**Records shown**.
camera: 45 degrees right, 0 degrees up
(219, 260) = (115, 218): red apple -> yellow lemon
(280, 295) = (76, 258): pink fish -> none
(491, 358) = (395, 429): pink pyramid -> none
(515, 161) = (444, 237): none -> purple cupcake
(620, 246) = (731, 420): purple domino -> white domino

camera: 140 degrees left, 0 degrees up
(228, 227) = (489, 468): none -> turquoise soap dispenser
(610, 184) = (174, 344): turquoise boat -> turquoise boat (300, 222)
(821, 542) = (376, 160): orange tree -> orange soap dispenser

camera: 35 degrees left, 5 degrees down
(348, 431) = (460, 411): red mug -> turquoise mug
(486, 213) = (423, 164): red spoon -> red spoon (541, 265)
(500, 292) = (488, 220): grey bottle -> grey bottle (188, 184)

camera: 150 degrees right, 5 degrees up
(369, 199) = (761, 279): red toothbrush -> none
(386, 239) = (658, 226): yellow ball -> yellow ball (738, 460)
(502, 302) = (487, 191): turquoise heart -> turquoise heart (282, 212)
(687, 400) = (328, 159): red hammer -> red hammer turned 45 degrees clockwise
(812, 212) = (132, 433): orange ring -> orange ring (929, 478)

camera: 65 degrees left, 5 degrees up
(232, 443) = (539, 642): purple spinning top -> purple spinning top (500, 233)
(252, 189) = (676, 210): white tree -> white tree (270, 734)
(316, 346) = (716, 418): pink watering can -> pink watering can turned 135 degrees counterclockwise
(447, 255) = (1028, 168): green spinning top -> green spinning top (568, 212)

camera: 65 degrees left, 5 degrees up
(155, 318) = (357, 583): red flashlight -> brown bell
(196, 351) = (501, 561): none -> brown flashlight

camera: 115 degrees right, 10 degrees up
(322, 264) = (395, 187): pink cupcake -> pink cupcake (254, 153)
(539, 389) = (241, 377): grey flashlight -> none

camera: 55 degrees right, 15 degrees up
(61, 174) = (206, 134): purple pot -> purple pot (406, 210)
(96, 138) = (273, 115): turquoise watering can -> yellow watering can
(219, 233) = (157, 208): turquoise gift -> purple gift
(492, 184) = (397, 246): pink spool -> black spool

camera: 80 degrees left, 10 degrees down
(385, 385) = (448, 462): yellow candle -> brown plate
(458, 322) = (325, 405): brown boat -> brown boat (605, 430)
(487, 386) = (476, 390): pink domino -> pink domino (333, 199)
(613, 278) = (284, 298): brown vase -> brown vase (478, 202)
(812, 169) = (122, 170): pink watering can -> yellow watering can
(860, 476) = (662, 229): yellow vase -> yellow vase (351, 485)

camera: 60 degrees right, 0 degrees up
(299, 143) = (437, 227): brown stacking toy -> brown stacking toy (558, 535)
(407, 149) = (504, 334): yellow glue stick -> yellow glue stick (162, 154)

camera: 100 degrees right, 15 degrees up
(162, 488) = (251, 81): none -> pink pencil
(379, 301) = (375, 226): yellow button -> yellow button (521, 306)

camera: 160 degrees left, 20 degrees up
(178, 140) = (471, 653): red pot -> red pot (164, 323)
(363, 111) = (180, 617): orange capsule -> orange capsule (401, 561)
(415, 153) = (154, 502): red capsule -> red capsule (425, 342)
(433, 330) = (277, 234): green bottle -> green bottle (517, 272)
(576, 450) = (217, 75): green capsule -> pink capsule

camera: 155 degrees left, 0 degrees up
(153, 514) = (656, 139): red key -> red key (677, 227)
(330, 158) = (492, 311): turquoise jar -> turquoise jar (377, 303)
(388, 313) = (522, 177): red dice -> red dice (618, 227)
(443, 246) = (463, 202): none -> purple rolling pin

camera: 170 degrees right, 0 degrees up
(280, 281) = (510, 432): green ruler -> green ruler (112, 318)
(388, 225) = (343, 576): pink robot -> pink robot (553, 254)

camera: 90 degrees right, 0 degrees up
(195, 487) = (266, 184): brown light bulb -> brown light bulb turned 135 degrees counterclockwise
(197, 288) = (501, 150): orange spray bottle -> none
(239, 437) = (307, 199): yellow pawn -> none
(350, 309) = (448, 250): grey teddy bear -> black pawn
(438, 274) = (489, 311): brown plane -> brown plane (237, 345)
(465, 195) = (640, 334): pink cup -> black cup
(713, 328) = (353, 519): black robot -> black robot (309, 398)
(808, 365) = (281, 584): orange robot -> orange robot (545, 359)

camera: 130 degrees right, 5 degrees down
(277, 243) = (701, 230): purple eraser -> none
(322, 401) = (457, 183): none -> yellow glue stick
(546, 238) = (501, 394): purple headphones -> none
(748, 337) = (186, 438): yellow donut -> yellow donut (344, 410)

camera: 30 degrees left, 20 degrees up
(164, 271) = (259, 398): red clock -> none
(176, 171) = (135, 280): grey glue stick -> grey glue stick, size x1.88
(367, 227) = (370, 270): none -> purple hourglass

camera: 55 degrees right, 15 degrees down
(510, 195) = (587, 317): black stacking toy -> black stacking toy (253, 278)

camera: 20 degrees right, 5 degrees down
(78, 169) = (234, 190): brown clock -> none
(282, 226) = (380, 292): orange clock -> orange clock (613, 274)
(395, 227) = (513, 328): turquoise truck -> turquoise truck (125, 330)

**Activity**. Repeat exactly the lines of the listing from its first line through the line that holds "camera: 140 degrees left, 0 degrees up". Nothing else should appear.

**Output of the exercise**.
camera: 45 degrees right, 0 degrees up
(219, 260) = (115, 218): red apple -> yellow lemon
(280, 295) = (76, 258): pink fish -> none
(491, 358) = (395, 429): pink pyramid -> none
(515, 161) = (444, 237): none -> purple cupcake
(620, 246) = (731, 420): purple domino -> white domino

camera: 140 degrees left, 0 degrees up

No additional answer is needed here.